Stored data
================================
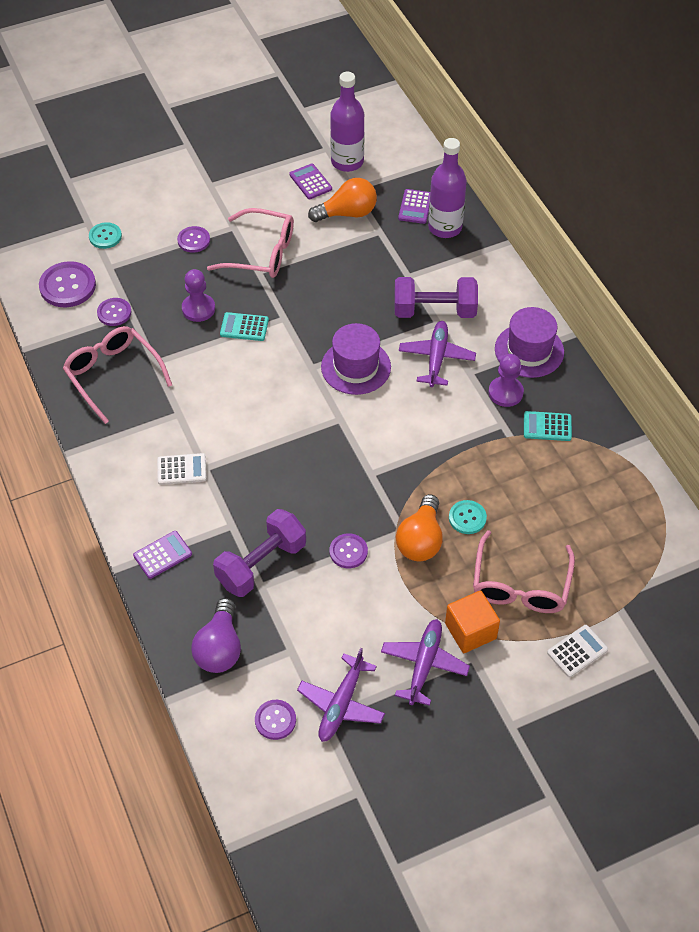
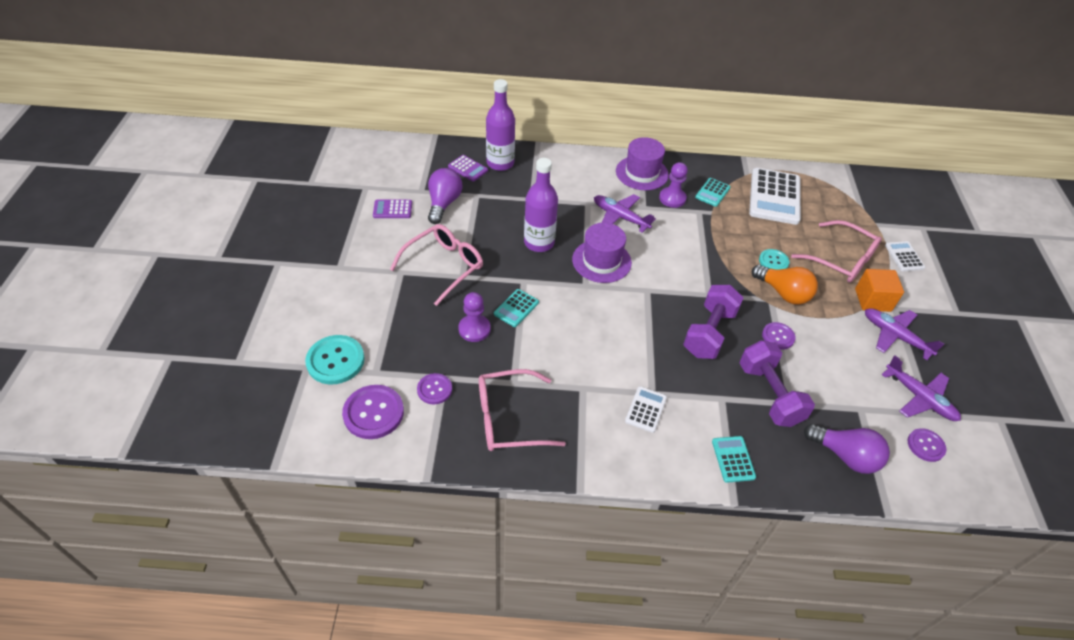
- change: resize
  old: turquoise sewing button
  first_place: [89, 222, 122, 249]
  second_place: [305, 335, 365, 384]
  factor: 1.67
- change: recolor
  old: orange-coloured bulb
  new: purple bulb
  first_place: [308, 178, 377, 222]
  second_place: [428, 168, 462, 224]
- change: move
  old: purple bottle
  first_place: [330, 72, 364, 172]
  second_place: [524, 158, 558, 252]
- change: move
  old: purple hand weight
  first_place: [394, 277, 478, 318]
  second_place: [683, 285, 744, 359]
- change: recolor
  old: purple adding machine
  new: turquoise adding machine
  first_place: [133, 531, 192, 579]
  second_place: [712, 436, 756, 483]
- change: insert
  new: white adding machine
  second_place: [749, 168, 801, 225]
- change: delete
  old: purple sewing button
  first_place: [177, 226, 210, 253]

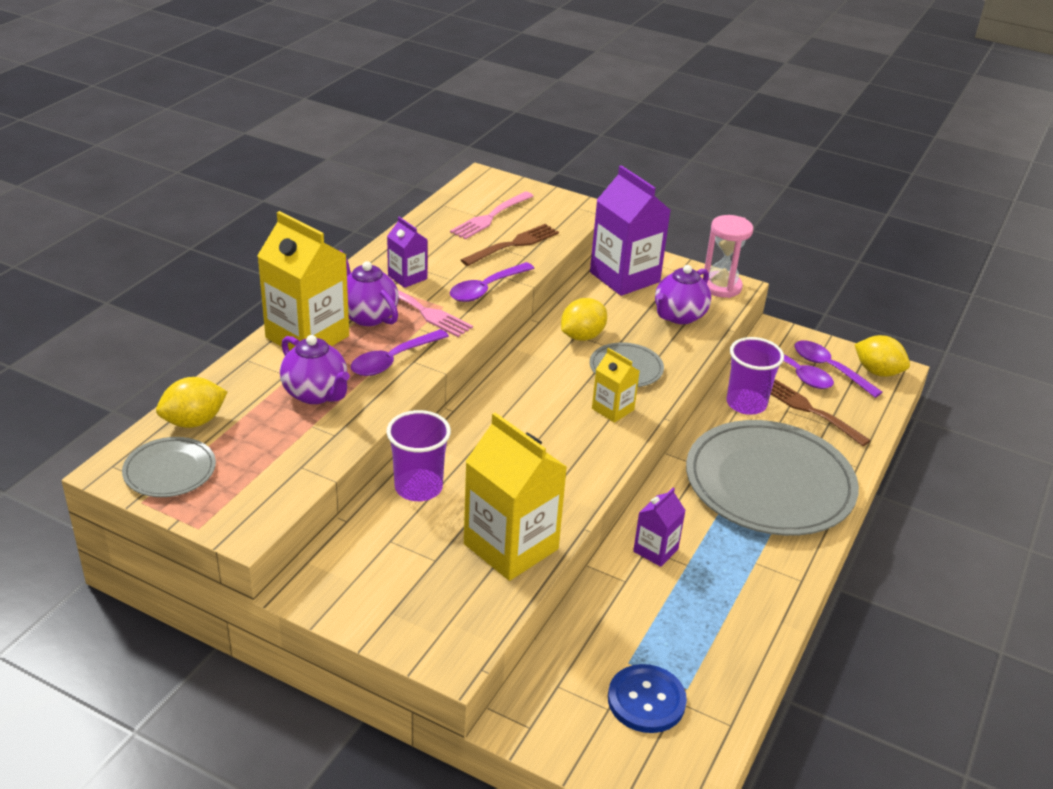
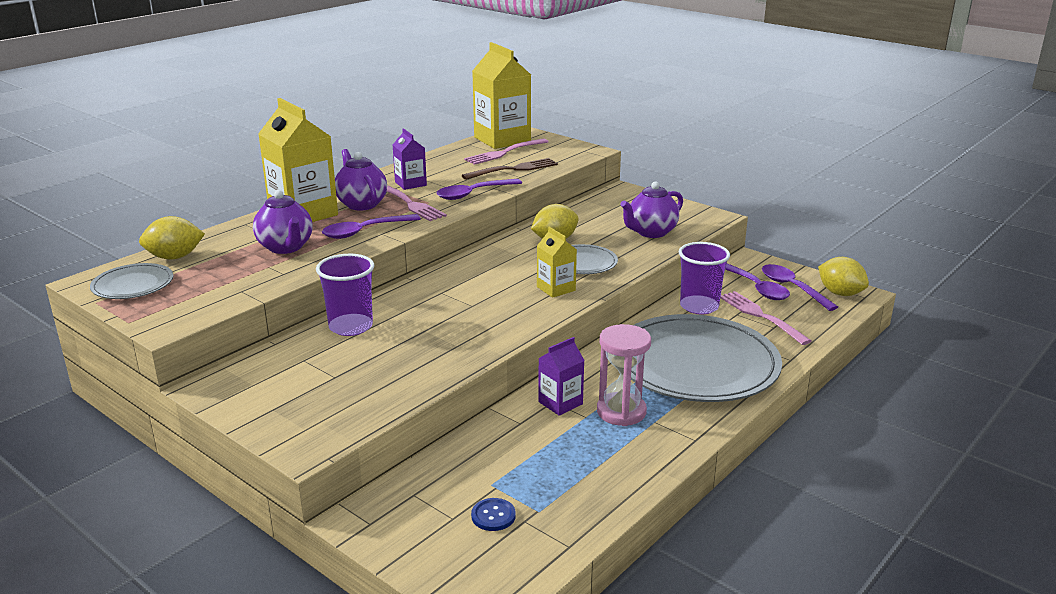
- change: resize
  old: blue sewing button
  first_place: [608, 664, 687, 733]
  second_place: [471, 498, 516, 531]
  factor: 0.57
- change: move
  old: bright yellow juice carton
  first_place: [464, 413, 567, 581]
  second_place: [472, 42, 531, 149]
- change: move
  old: rose-pink sand timer
  first_place: [702, 215, 753, 298]
  second_place: [597, 324, 651, 426]
- change: recolor
  old: dark brown dinner fork
  new: rose-pink dinner fork
  first_place: [771, 379, 871, 446]
  second_place: [720, 291, 812, 345]
- change: delete
  old: purple juice carton
  first_place: [590, 165, 670, 296]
================================
Match on "machine" and report each line of the data above that has it.

• WRITTEN RESPONSE
  old: purple adding machine
  new: turquoise adding machine
  new: white adding machine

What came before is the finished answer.